Your task is to copy every line of the entries that contains "blue".

⁂

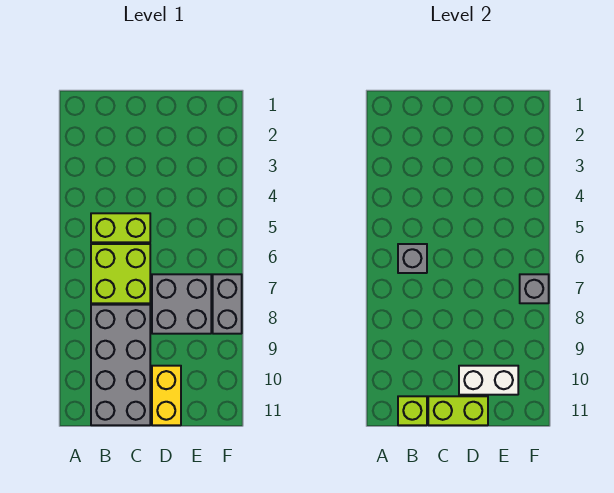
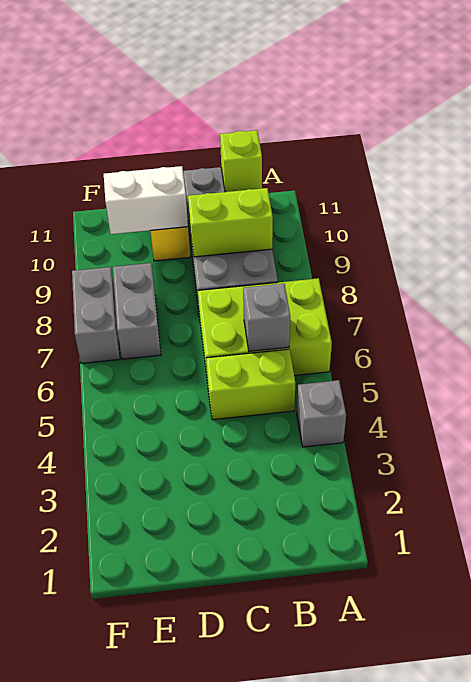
lime brick B6:C7 level 1 -> lime brick A6:C7 level 1
lime brick C11:D11 level 2 -> lime brick B9:C9 level 2
grey brick D7:E8 level 1 -> grey brick E7:E8 level 1
grey brick F7 level 2 -> grey brick A4 level 1

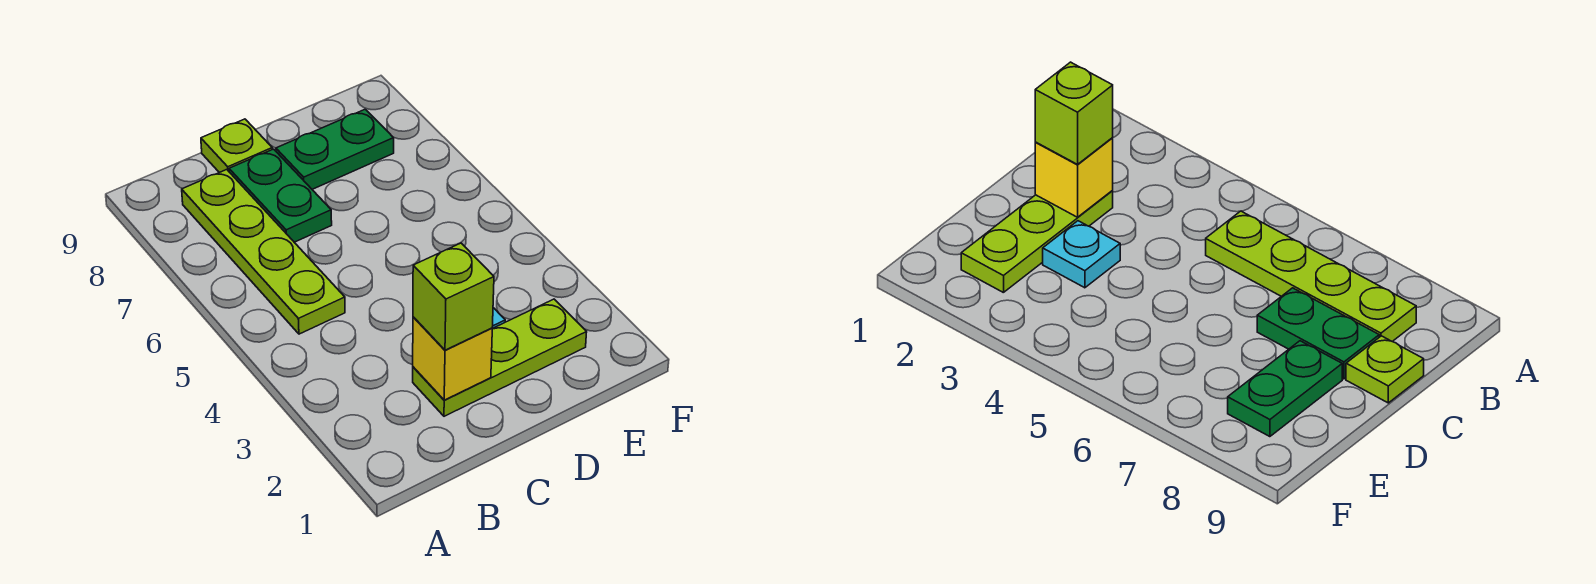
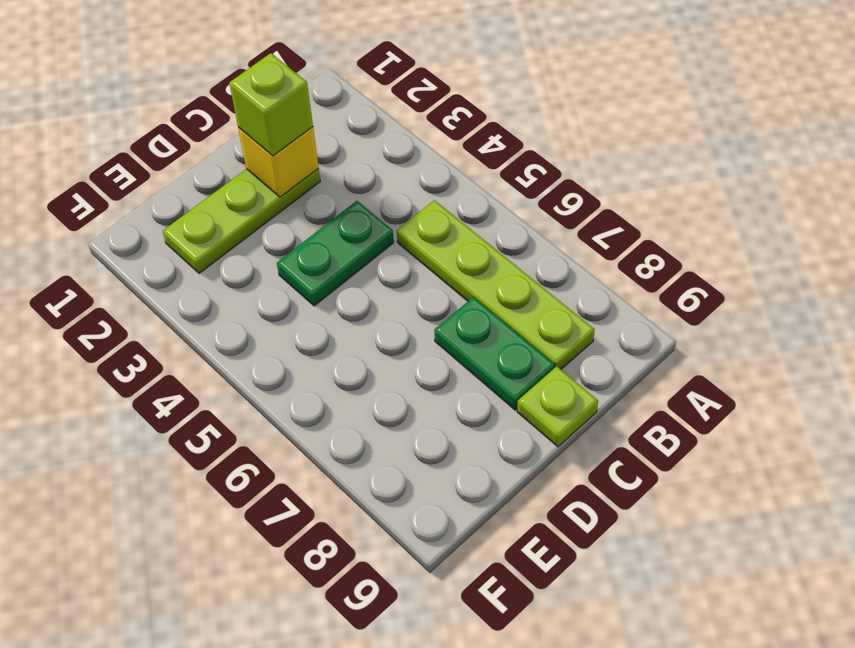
cyan plate D3 level 1 -> none
green plate D8:E8 level 1 -> green plate C4:D4 level 1

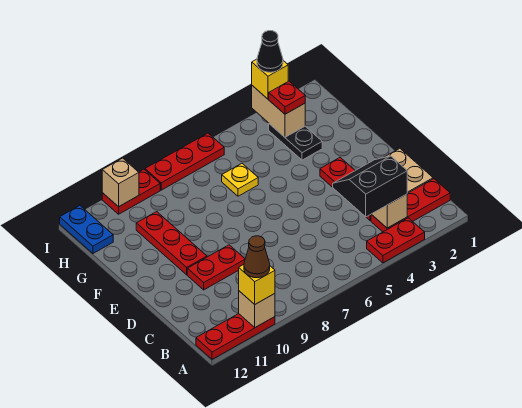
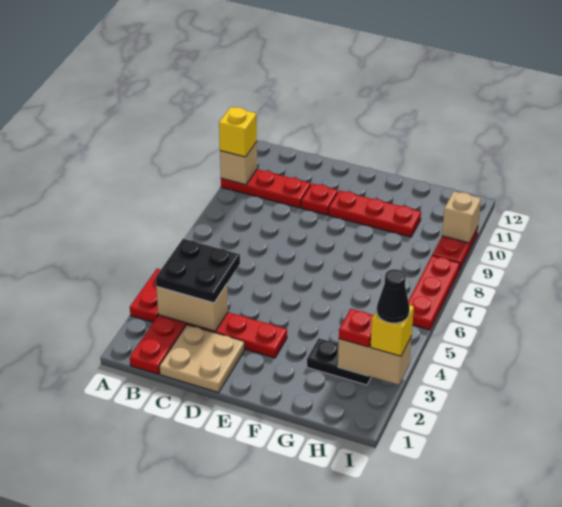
red plate A10:A12 level 1 -> red plate A10:C10 level 1
brown cone A10 level 4 -> none
black slope B3:C4 level 3 top B -> black plate B3:C4 level 3
red plate D9:D10 level 1 -> red plate D10 level 1
yellow plate G6 level 1 -> none
blue plate H12:I12 level 1 -> none

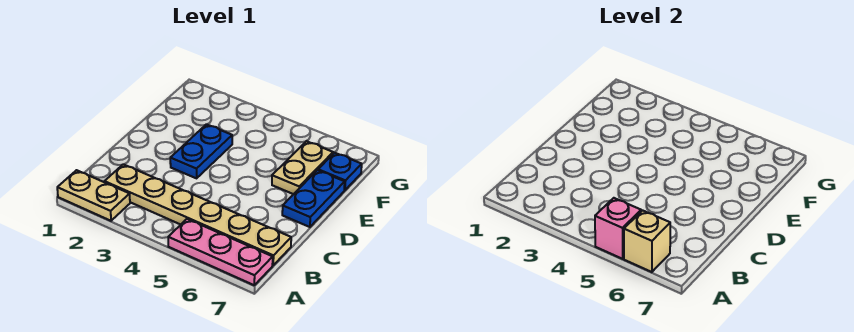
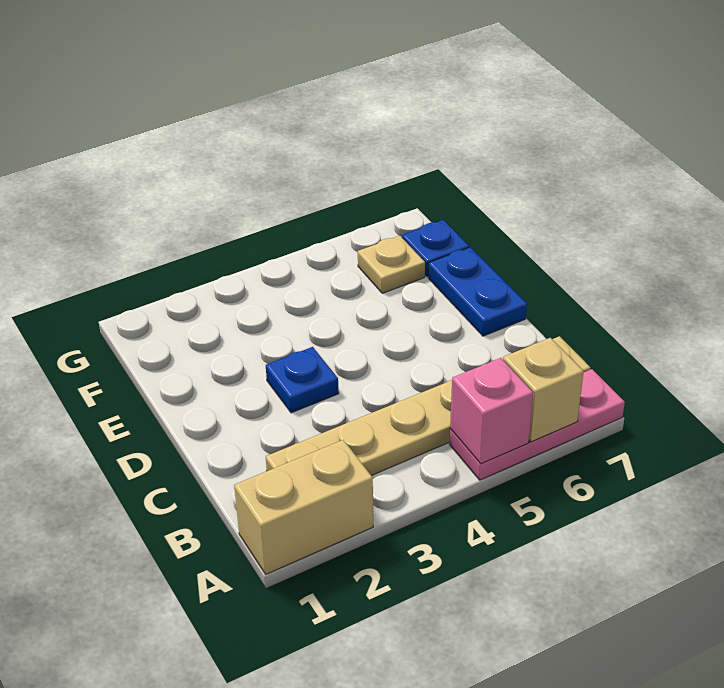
tan plate A1:A2 level 1 -> tan brick A1:A2 level 1
blue plate D3:E3 level 1 -> blue plate D3 level 1
tan plate E6:F6 level 1 -> tan plate F6 level 1

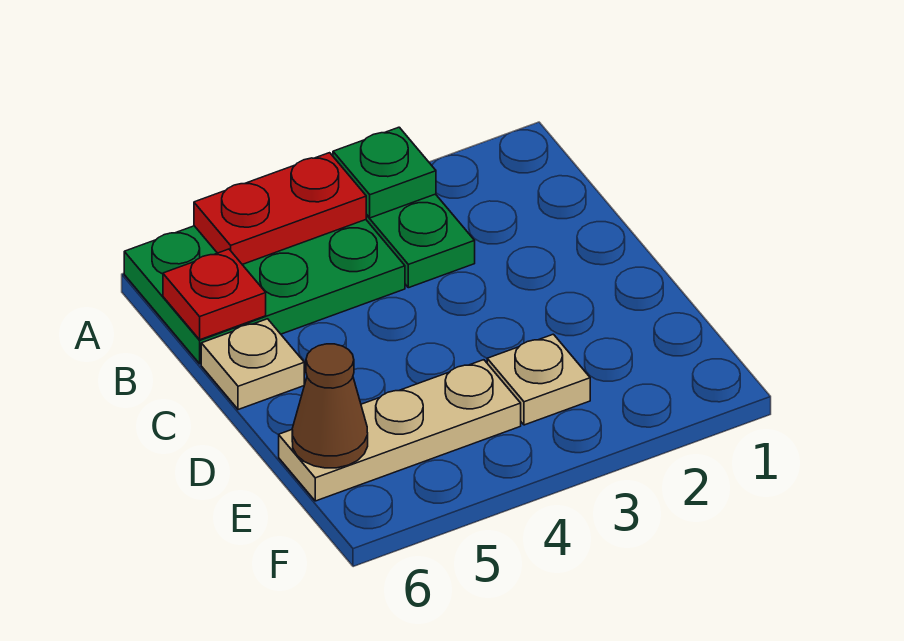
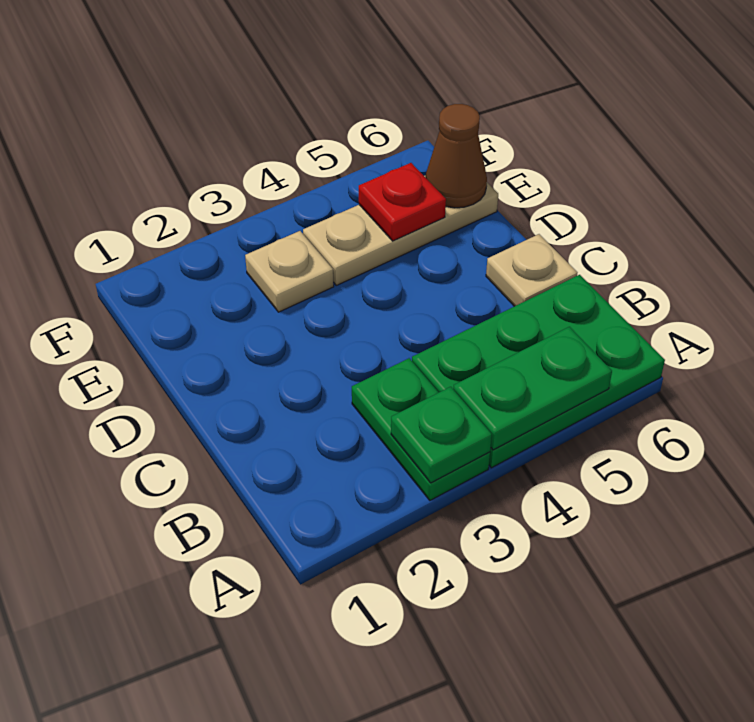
red plate A4:A5 level 2 -> green plate A4:A5 level 2
red plate B6 level 2 -> red plate E5 level 2

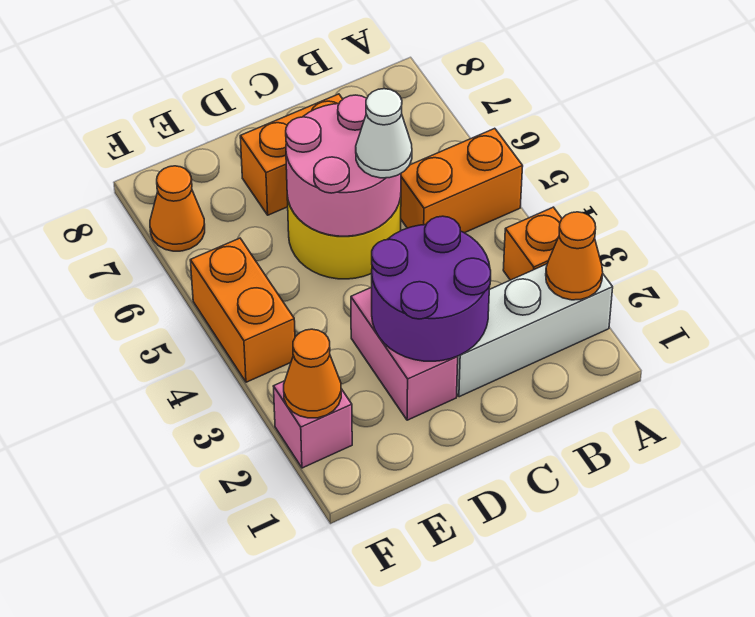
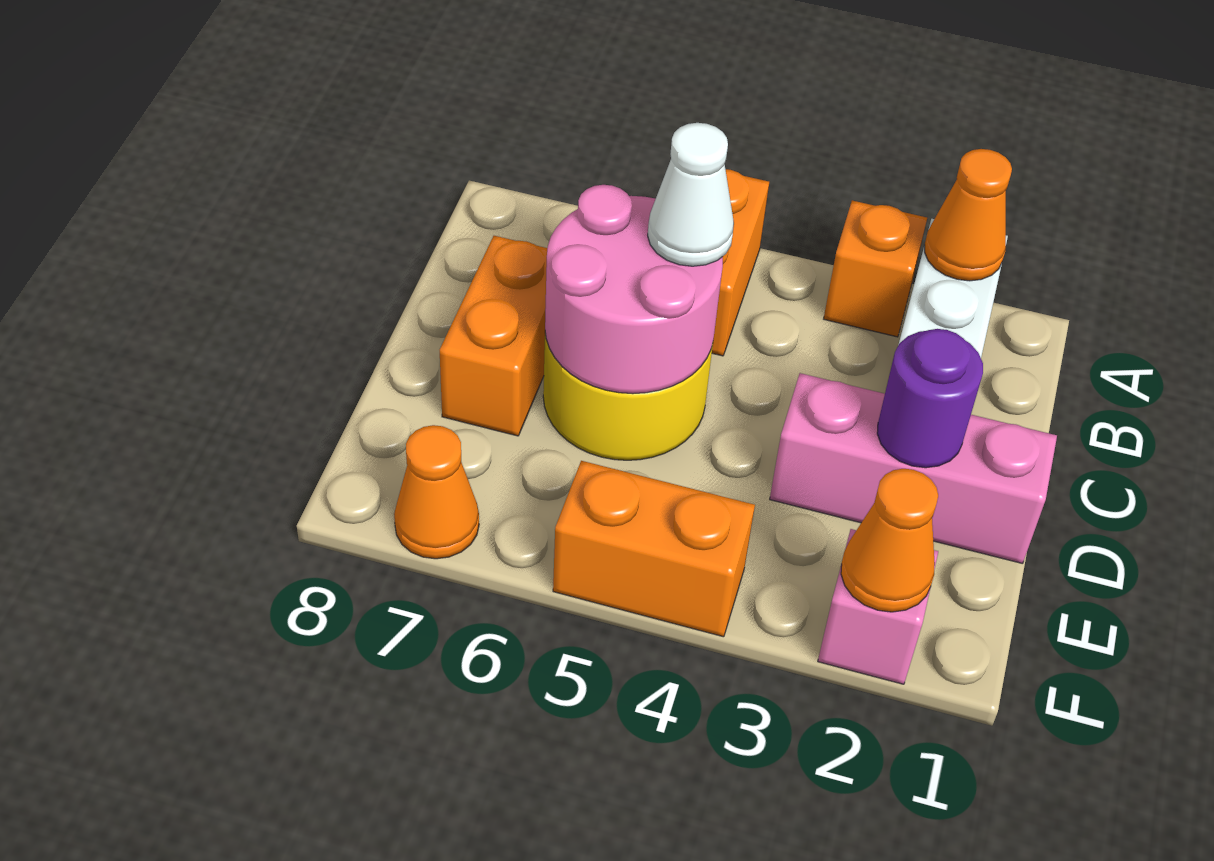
purple round brick C2:D3 level 2 -> purple round brick D2 level 2
pink brick D2:D3 level 1 -> pink brick D1:D3 level 1

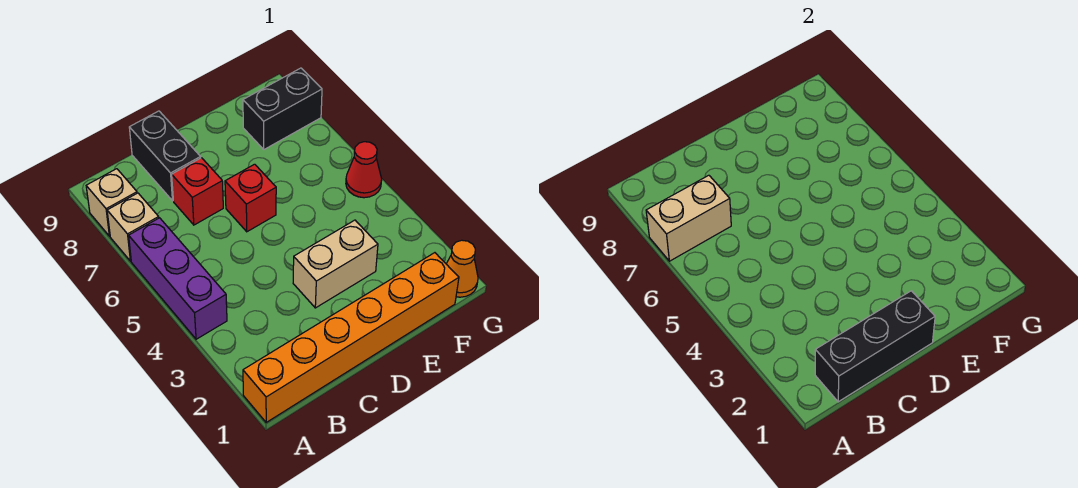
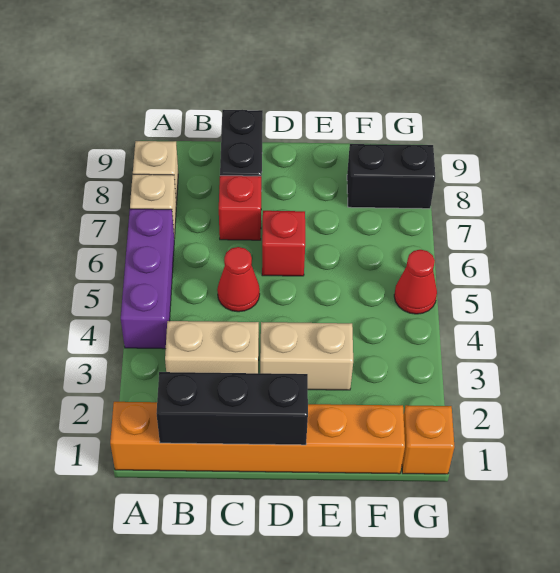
tan brick A7:B7 level 2 -> tan brick B3:C3 level 1
none -> red cone C5 level 1
orange cone G1 level 1 -> orange brick G1 level 1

⁂

Written response:
blue plate H12:I12 level 1 -> none
blue plate D3:E3 level 1 -> blue plate D3 level 1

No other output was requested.